**PROBLEM STATEMENT**
Reproduce every entry precisely as written.

**EXERCISE MATERIAL**
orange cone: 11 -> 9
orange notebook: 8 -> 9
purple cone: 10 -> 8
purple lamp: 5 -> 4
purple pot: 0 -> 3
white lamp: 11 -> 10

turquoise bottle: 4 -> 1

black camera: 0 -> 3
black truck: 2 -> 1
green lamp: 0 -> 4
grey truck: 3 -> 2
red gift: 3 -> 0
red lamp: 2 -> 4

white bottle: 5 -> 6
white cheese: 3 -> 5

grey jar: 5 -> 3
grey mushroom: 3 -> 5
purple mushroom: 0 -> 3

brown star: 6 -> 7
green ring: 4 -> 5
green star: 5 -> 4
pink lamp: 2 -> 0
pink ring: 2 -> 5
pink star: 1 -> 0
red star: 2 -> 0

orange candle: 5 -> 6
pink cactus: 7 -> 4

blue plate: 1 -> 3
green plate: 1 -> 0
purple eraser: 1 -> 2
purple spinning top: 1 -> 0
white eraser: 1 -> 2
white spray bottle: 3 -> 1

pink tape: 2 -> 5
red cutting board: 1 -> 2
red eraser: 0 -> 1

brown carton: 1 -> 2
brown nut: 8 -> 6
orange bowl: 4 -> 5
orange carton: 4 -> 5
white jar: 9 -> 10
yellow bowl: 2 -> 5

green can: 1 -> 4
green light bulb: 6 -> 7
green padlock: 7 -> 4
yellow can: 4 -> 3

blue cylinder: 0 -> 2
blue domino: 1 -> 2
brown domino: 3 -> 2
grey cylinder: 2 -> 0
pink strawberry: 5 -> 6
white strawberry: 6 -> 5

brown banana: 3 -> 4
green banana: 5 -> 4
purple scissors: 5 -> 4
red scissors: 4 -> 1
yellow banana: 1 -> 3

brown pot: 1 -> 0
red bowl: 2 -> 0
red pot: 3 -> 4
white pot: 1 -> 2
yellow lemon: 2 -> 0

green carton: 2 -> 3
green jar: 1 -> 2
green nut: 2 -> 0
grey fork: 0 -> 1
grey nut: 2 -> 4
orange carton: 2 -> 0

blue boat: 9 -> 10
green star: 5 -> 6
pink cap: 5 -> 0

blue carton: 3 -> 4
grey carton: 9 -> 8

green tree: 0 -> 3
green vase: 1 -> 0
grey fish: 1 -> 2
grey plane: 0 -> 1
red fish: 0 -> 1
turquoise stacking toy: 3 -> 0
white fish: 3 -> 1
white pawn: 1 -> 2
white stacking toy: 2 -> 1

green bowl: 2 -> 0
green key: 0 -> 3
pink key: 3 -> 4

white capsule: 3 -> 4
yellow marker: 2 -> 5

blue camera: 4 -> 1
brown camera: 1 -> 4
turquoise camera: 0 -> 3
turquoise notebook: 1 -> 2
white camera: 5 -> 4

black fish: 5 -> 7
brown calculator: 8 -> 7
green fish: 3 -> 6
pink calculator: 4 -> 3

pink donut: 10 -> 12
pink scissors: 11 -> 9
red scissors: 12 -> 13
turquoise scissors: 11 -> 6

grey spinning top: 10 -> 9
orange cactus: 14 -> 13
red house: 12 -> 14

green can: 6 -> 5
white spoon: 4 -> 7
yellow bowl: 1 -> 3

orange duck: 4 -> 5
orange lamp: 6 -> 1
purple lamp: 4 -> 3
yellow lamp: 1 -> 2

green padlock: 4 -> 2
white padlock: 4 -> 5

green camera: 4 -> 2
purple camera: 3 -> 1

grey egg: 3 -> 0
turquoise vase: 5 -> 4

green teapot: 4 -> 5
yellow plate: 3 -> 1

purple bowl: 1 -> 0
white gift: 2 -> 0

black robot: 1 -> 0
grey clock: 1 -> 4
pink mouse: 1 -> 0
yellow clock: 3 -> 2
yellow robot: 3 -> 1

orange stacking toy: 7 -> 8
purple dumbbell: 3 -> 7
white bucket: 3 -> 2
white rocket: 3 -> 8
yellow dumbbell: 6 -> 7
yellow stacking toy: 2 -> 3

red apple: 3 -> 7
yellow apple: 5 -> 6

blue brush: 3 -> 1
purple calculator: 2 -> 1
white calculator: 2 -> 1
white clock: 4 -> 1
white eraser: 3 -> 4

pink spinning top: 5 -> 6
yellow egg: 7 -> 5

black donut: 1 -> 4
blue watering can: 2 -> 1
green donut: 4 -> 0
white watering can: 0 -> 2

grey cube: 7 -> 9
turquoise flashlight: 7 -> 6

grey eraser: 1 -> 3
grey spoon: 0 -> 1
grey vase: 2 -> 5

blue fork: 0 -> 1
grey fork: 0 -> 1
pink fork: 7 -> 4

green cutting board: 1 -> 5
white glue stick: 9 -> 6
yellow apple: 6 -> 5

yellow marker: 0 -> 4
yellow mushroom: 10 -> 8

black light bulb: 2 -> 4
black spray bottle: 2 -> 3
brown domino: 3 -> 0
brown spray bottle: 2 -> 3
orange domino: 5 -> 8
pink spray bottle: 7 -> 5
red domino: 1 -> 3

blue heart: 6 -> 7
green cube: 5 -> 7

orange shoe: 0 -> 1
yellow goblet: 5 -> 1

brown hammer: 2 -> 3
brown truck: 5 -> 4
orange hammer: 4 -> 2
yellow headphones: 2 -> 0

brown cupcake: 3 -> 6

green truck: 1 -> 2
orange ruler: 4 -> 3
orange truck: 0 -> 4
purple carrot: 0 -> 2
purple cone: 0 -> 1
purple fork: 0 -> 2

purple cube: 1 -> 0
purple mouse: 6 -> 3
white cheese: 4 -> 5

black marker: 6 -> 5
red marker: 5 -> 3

**RESPONSE**
orange cone: 11 -> 9
orange notebook: 8 -> 9
purple cone: 10 -> 8
purple lamp: 5 -> 4
purple pot: 0 -> 3
white lamp: 11 -> 10

turquoise bottle: 4 -> 1

black camera: 0 -> 3
black truck: 2 -> 1
green lamp: 0 -> 4
grey truck: 3 -> 2
red gift: 3 -> 0
red lamp: 2 -> 4

white bottle: 5 -> 6
white cheese: 3 -> 5

grey jar: 5 -> 3
grey mushroom: 3 -> 5
purple mushroom: 0 -> 3

brown star: 6 -> 7
green ring: 4 -> 5
green star: 5 -> 4
pink lamp: 2 -> 0
pink ring: 2 -> 5
pink star: 1 -> 0
red star: 2 -> 0

orange candle: 5 -> 6
pink cactus: 7 -> 4

blue plate: 1 -> 3
green plate: 1 -> 0
purple eraser: 1 -> 2
purple spinning top: 1 -> 0
white eraser: 1 -> 2
white spray bottle: 3 -> 1

pink tape: 2 -> 5
red cutting board: 1 -> 2
red eraser: 0 -> 1

brown carton: 1 -> 2
brown nut: 8 -> 6
orange bowl: 4 -> 5
orange carton: 4 -> 5
white jar: 9 -> 10
yellow bowl: 2 -> 5

green can: 1 -> 4
green light bulb: 6 -> 7
green padlock: 7 -> 4
yellow can: 4 -> 3

blue cylinder: 0 -> 2
blue domino: 1 -> 2
brown domino: 3 -> 2
grey cylinder: 2 -> 0
pink strawberry: 5 -> 6
white strawberry: 6 -> 5

brown banana: 3 -> 4
green banana: 5 -> 4
purple scissors: 5 -> 4
red scissors: 4 -> 1
yellow banana: 1 -> 3

brown pot: 1 -> 0
red bowl: 2 -> 0
red pot: 3 -> 4
white pot: 1 -> 2
yellow lemon: 2 -> 0

green carton: 2 -> 3
green jar: 1 -> 2
green nut: 2 -> 0
grey fork: 0 -> 1
grey nut: 2 -> 4
orange carton: 2 -> 0

blue boat: 9 -> 10
green star: 5 -> 6
pink cap: 5 -> 0

blue carton: 3 -> 4
grey carton: 9 -> 8

green tree: 0 -> 3
green vase: 1 -> 0
grey fish: 1 -> 2
grey plane: 0 -> 1
red fish: 0 -> 1
turquoise stacking toy: 3 -> 0
white fish: 3 -> 1
white pawn: 1 -> 2
white stacking toy: 2 -> 1

green bowl: 2 -> 0
green key: 0 -> 3
pink key: 3 -> 4

white capsule: 3 -> 4
yellow marker: 2 -> 5

blue camera: 4 -> 1
brown camera: 1 -> 4
turquoise camera: 0 -> 3
turquoise notebook: 1 -> 2
white camera: 5 -> 4

black fish: 5 -> 7
brown calculator: 8 -> 7
green fish: 3 -> 6
pink calculator: 4 -> 3

pink donut: 10 -> 12
pink scissors: 11 -> 9
red scissors: 12 -> 13
turquoise scissors: 11 -> 6

grey spinning top: 10 -> 9
orange cactus: 14 -> 13
red house: 12 -> 14

green can: 6 -> 5
white spoon: 4 -> 7
yellow bowl: 1 -> 3

orange duck: 4 -> 5
orange lamp: 6 -> 1
purple lamp: 4 -> 3
yellow lamp: 1 -> 2

green padlock: 4 -> 2
white padlock: 4 -> 5

green camera: 4 -> 2
purple camera: 3 -> 1

grey egg: 3 -> 0
turquoise vase: 5 -> 4

green teapot: 4 -> 5
yellow plate: 3 -> 1

purple bowl: 1 -> 0
white gift: 2 -> 0

black robot: 1 -> 0
grey clock: 1 -> 4
pink mouse: 1 -> 0
yellow clock: 3 -> 2
yellow robot: 3 -> 1

orange stacking toy: 7 -> 8
purple dumbbell: 3 -> 7
white bucket: 3 -> 2
white rocket: 3 -> 8
yellow dumbbell: 6 -> 7
yellow stacking toy: 2 -> 3

red apple: 3 -> 7
yellow apple: 5 -> 6

blue brush: 3 -> 1
purple calculator: 2 -> 1
white calculator: 2 -> 1
white clock: 4 -> 1
white eraser: 3 -> 4

pink spinning top: 5 -> 6
yellow egg: 7 -> 5

black donut: 1 -> 4
blue watering can: 2 -> 1
green donut: 4 -> 0
white watering can: 0 -> 2

grey cube: 7 -> 9
turquoise flashlight: 7 -> 6

grey eraser: 1 -> 3
grey spoon: 0 -> 1
grey vase: 2 -> 5

blue fork: 0 -> 1
grey fork: 0 -> 1
pink fork: 7 -> 4

green cutting board: 1 -> 5
white glue stick: 9 -> 6
yellow apple: 6 -> 5

yellow marker: 0 -> 4
yellow mushroom: 10 -> 8

black light bulb: 2 -> 4
black spray bottle: 2 -> 3
brown domino: 3 -> 0
brown spray bottle: 2 -> 3
orange domino: 5 -> 8
pink spray bottle: 7 -> 5
red domino: 1 -> 3

blue heart: 6 -> 7
green cube: 5 -> 7

orange shoe: 0 -> 1
yellow goblet: 5 -> 1

brown hammer: 2 -> 3
brown truck: 5 -> 4
orange hammer: 4 -> 2
yellow headphones: 2 -> 0

brown cupcake: 3 -> 6

green truck: 1 -> 2
orange ruler: 4 -> 3
orange truck: 0 -> 4
purple carrot: 0 -> 2
purple cone: 0 -> 1
purple fork: 0 -> 2

purple cube: 1 -> 0
purple mouse: 6 -> 3
white cheese: 4 -> 5

black marker: 6 -> 5
red marker: 5 -> 3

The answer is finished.